[[ Supplied records, beginning ]]

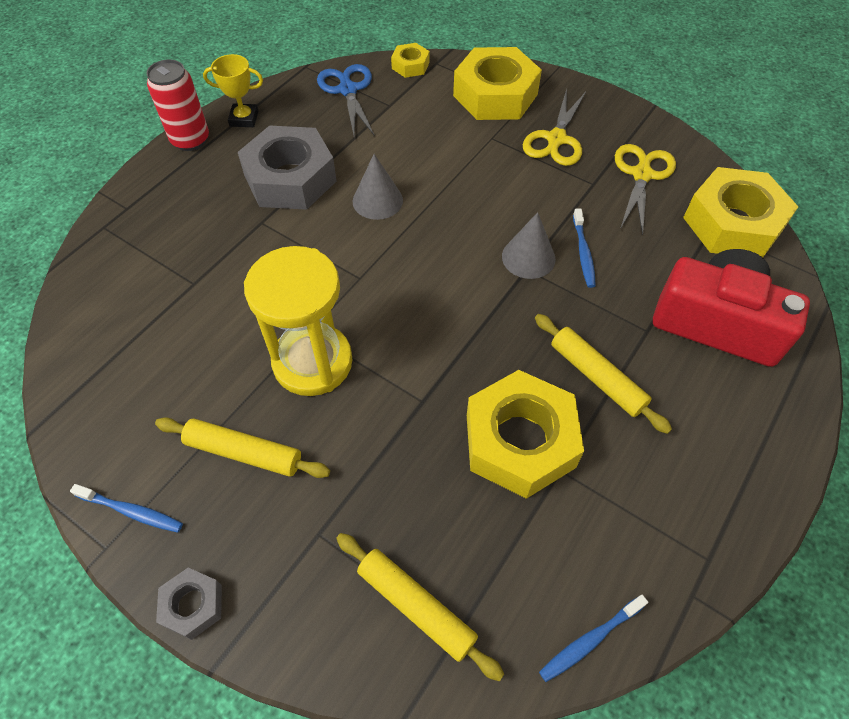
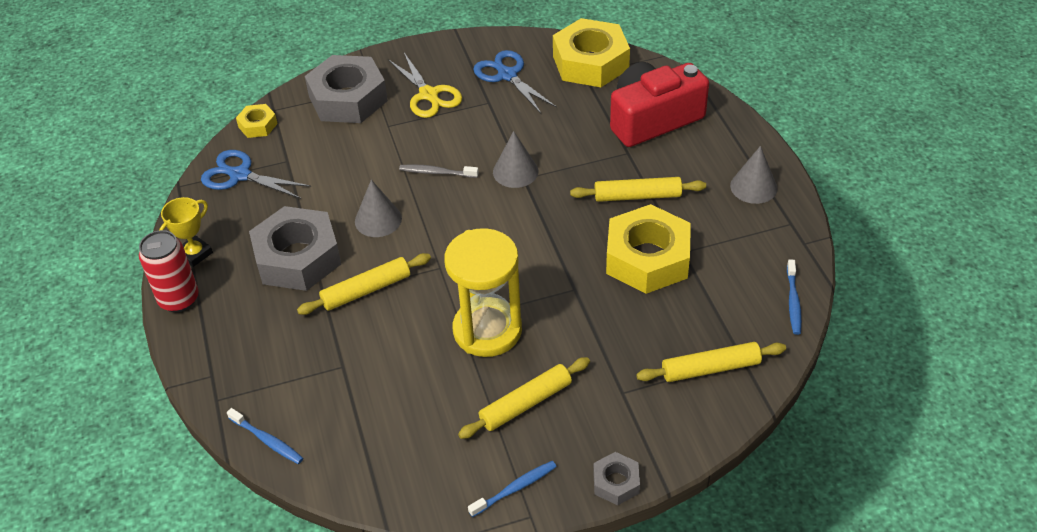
camera: 50 degrees left, 10 degrees down
yellow nut [453,47,542,120] -> grey nut [305,55,388,123]
blue toothbrush [573,209,596,288] -> blue toothbrush moved to [227,408,303,464]
yellow scissors [615,144,676,236] -> blue scissors [473,50,557,113]
none -> yellow rolling pin [297,253,431,315]
none -> grey toothbrush [399,164,479,178]
none -> grey cone [730,146,778,204]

[[ Supplied records, end ]]

**Problem:** Please set down the data above exactly as given, leaving every picture out.

**Result of the exercise:**
camera: 50 degrees left, 10 degrees down
yellow nut [453,47,542,120] -> grey nut [305,55,388,123]
blue toothbrush [573,209,596,288] -> blue toothbrush moved to [227,408,303,464]
yellow scissors [615,144,676,236] -> blue scissors [473,50,557,113]
none -> yellow rolling pin [297,253,431,315]
none -> grey toothbrush [399,164,479,178]
none -> grey cone [730,146,778,204]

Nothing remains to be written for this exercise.